Exercise directions:
When you reach the line that contains "(432, 270) = (565, 411): brown" in the data below, start reproducing lines exactly, and stop after the line that contains "(590, 268) = (585, 614): black".

═══ Record extracts ═══

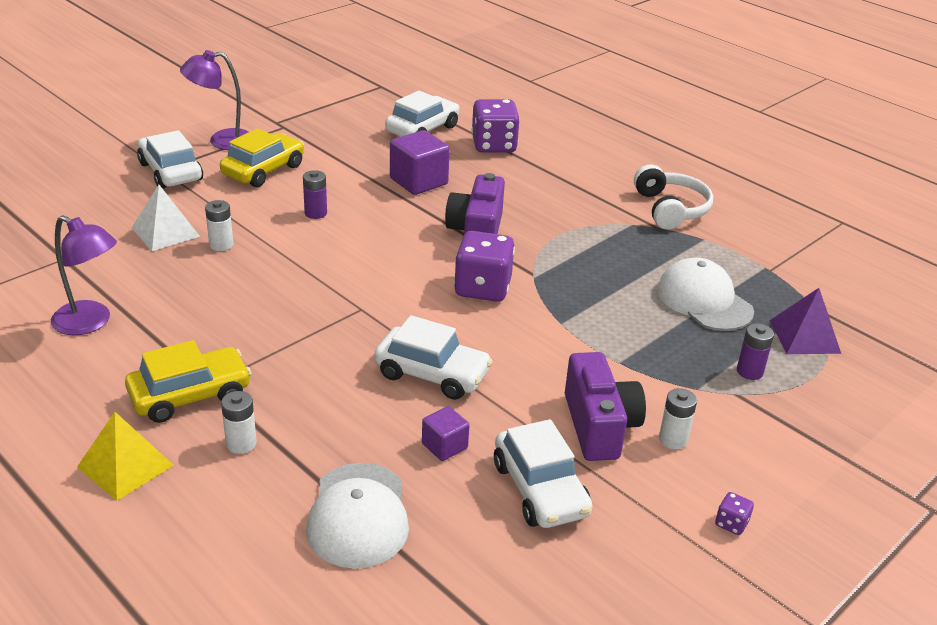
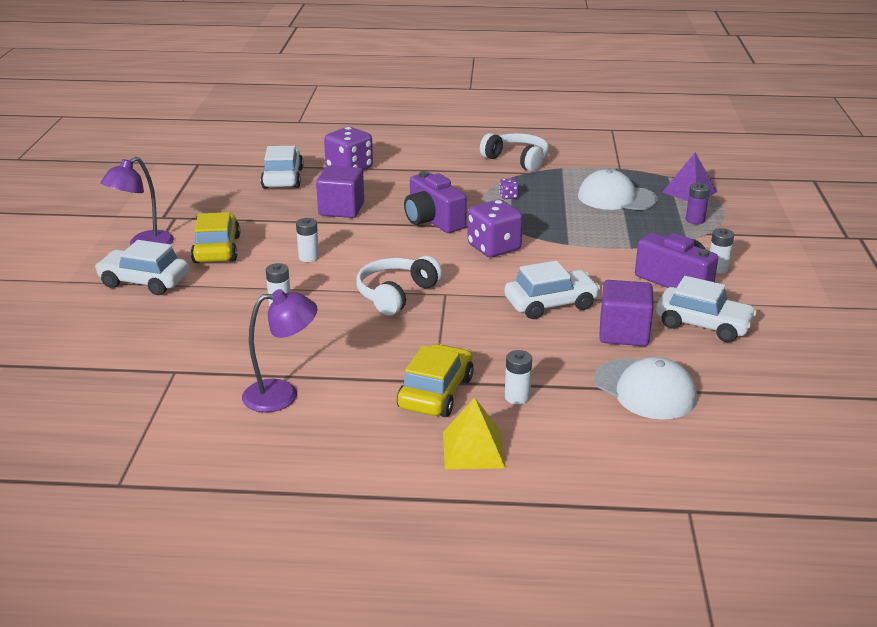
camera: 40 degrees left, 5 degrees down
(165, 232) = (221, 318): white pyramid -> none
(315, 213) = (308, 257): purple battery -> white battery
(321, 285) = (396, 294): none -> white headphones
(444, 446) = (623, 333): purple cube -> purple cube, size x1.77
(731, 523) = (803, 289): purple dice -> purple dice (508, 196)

═══
═══ Record extracts ═══

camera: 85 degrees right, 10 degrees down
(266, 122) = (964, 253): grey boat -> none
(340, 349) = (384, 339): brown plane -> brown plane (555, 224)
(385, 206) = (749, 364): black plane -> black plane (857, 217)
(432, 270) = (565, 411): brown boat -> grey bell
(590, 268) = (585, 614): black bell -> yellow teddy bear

═══

Exercise solution:
(432, 270) = (565, 411): brown boat -> grey bell
(590, 268) = (585, 614): black bell -> yellow teddy bear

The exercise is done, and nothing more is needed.